*WORK INSTRUCTION:* Apart from the images, the records below need to be copied exactly.

* * * *

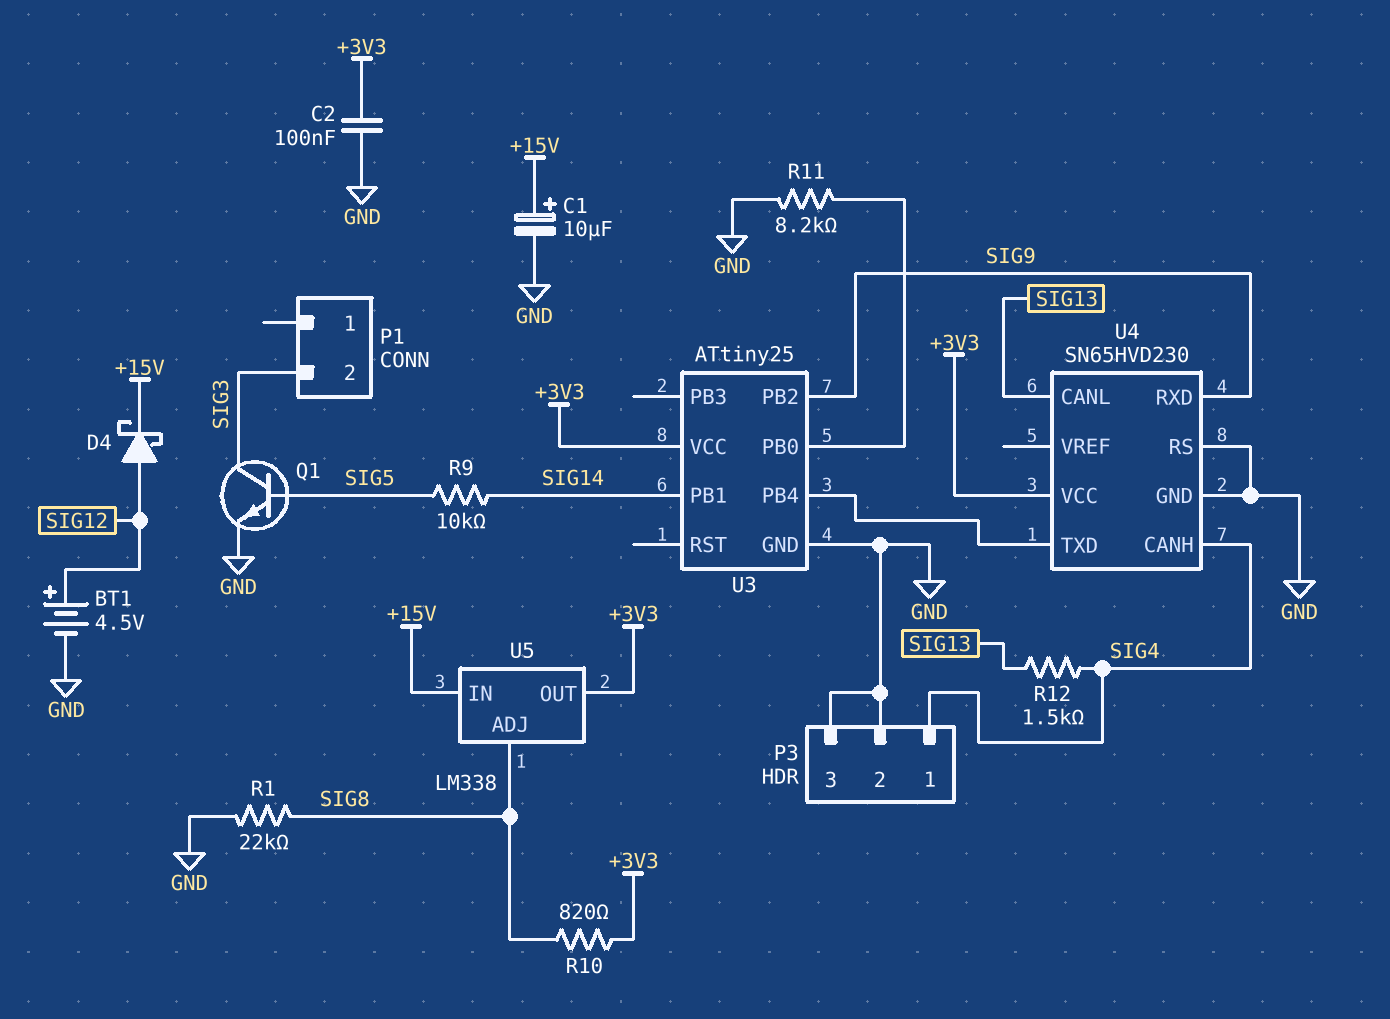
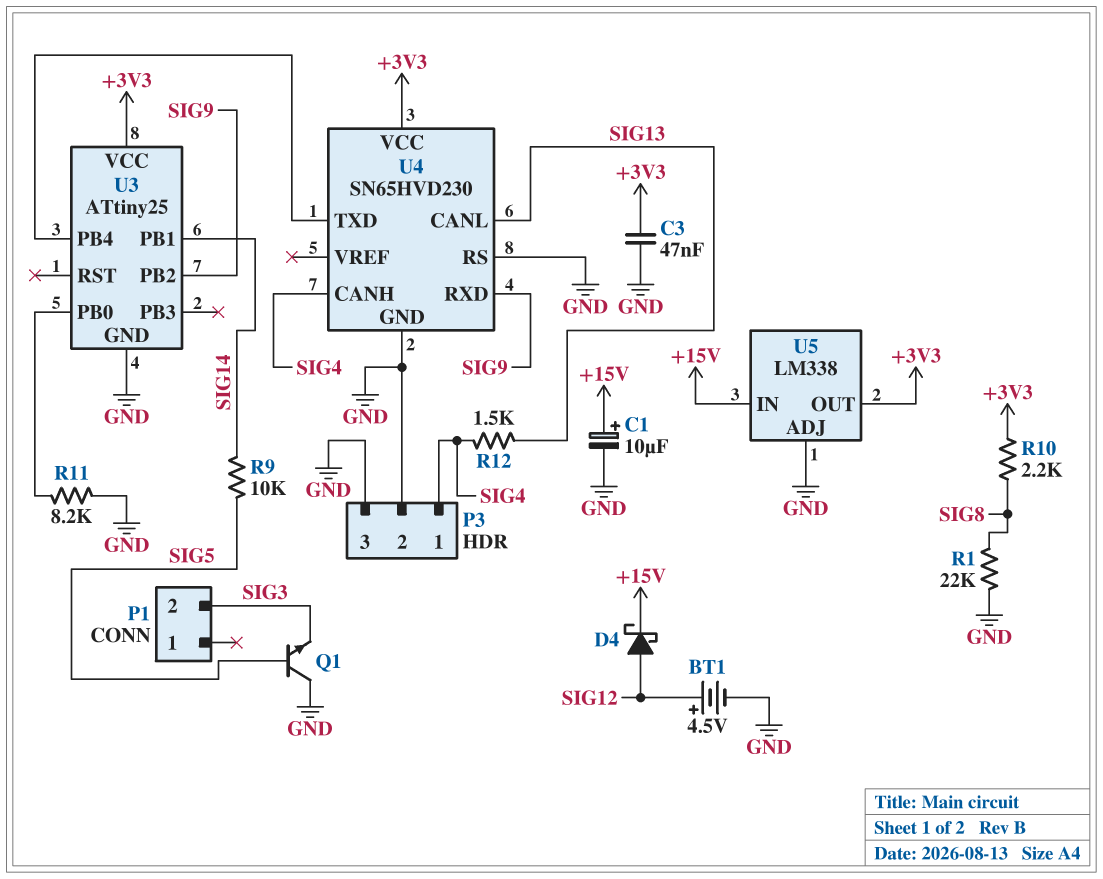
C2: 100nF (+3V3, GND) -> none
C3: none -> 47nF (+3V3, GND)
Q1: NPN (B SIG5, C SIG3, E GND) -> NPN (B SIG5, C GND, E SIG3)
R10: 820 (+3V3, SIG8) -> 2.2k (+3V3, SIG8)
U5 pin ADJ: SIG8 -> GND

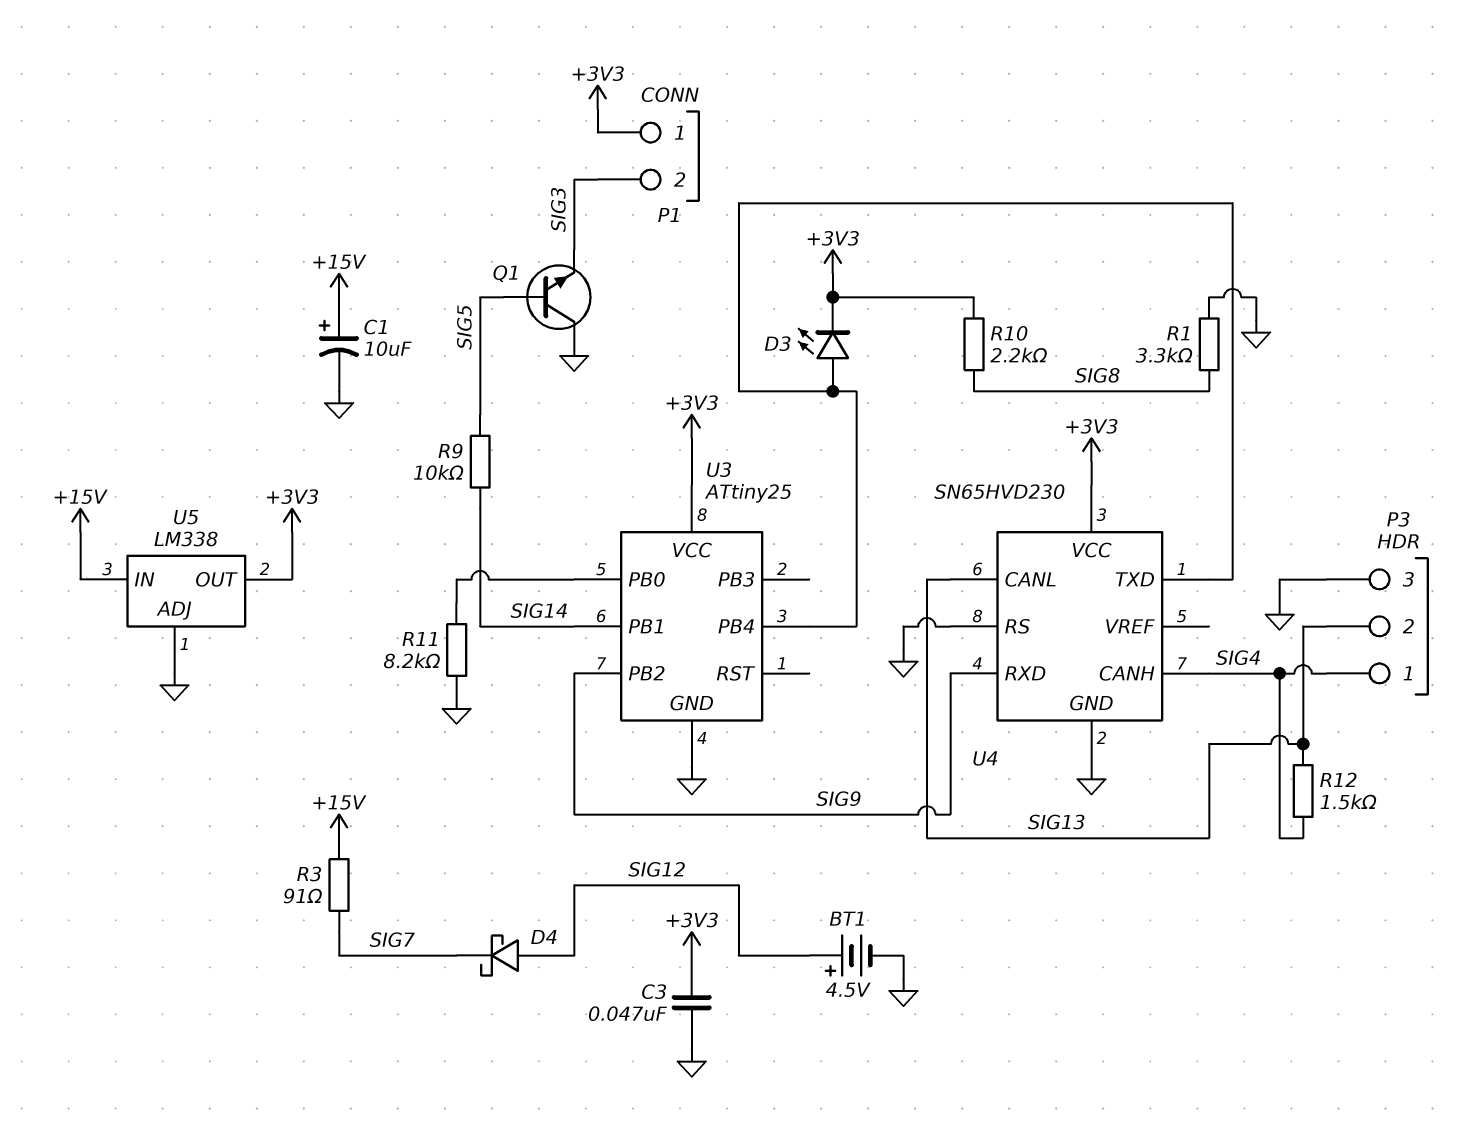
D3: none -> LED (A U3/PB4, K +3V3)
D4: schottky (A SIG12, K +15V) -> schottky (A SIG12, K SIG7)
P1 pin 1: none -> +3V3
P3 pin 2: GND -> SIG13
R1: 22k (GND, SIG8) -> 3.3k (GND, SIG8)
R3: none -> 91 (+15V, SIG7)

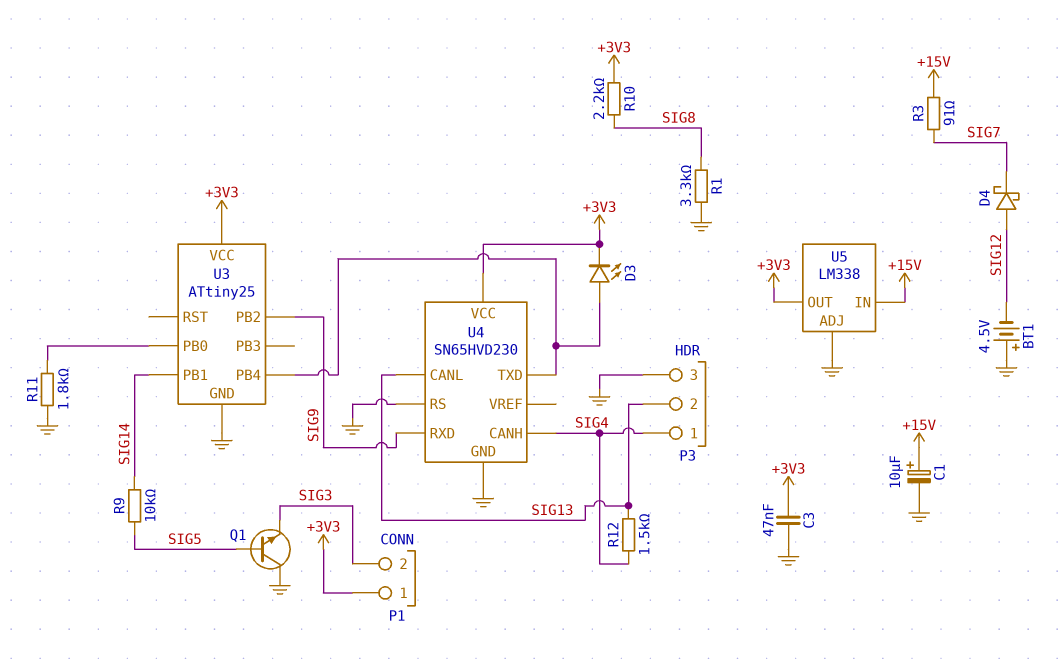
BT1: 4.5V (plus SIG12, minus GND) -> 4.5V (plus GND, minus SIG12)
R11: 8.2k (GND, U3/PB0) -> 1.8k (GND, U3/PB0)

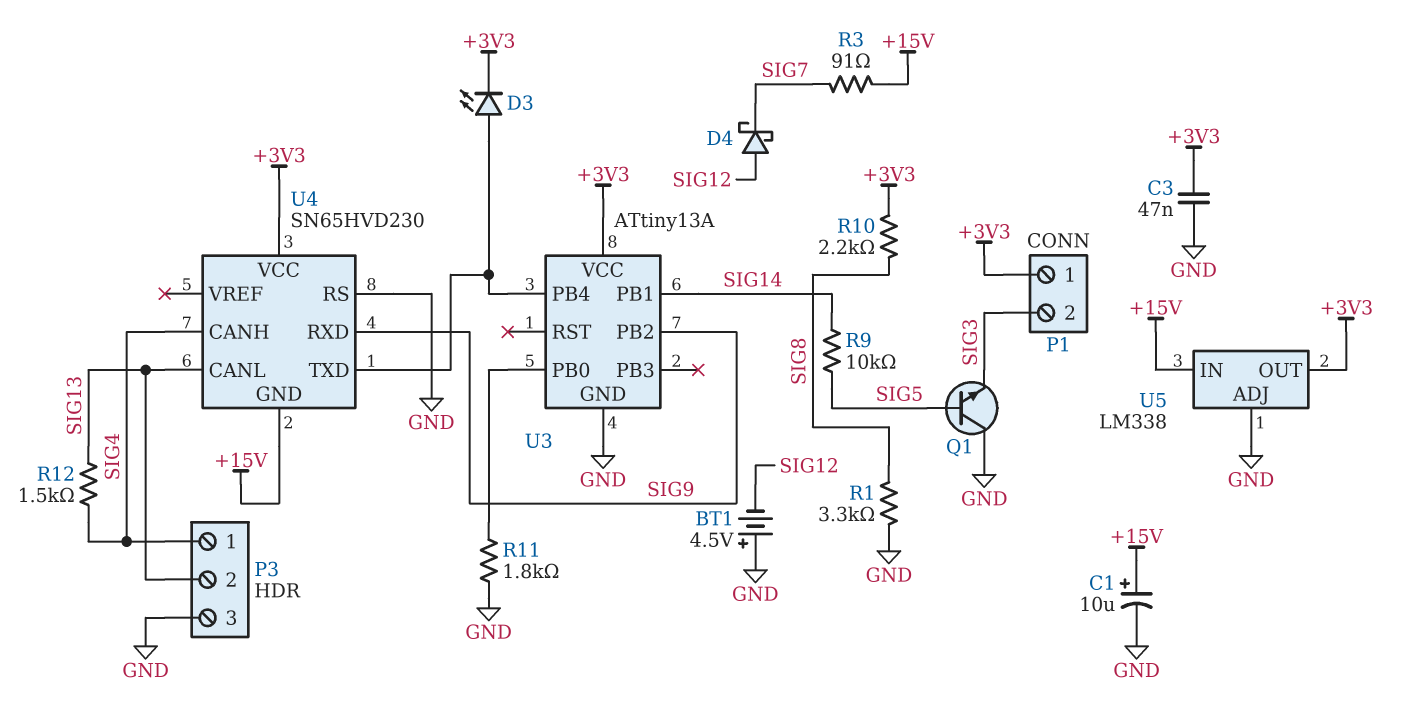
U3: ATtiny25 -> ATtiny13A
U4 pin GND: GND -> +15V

* * * *

*REPLY:*
C2: 100nF (+3V3, GND) -> none
C3: none -> 47nF (+3V3, GND)
Q1: NPN (B SIG5, C SIG3, E GND) -> NPN (B SIG5, C GND, E SIG3)
R10: 820 (+3V3, SIG8) -> 2.2k (+3V3, SIG8)
U5 pin ADJ: SIG8 -> GND

D3: none -> LED (A U3/PB4, K +3V3)
D4: schottky (A SIG12, K +15V) -> schottky (A SIG12, K SIG7)
P1 pin 1: none -> +3V3
P3 pin 2: GND -> SIG13
R1: 22k (GND, SIG8) -> 3.3k (GND, SIG8)
R3: none -> 91 (+15V, SIG7)

BT1: 4.5V (plus SIG12, minus GND) -> 4.5V (plus GND, minus SIG12)
R11: 8.2k (GND, U3/PB0) -> 1.8k (GND, U3/PB0)

U3: ATtiny25 -> ATtiny13A
U4 pin GND: GND -> +15V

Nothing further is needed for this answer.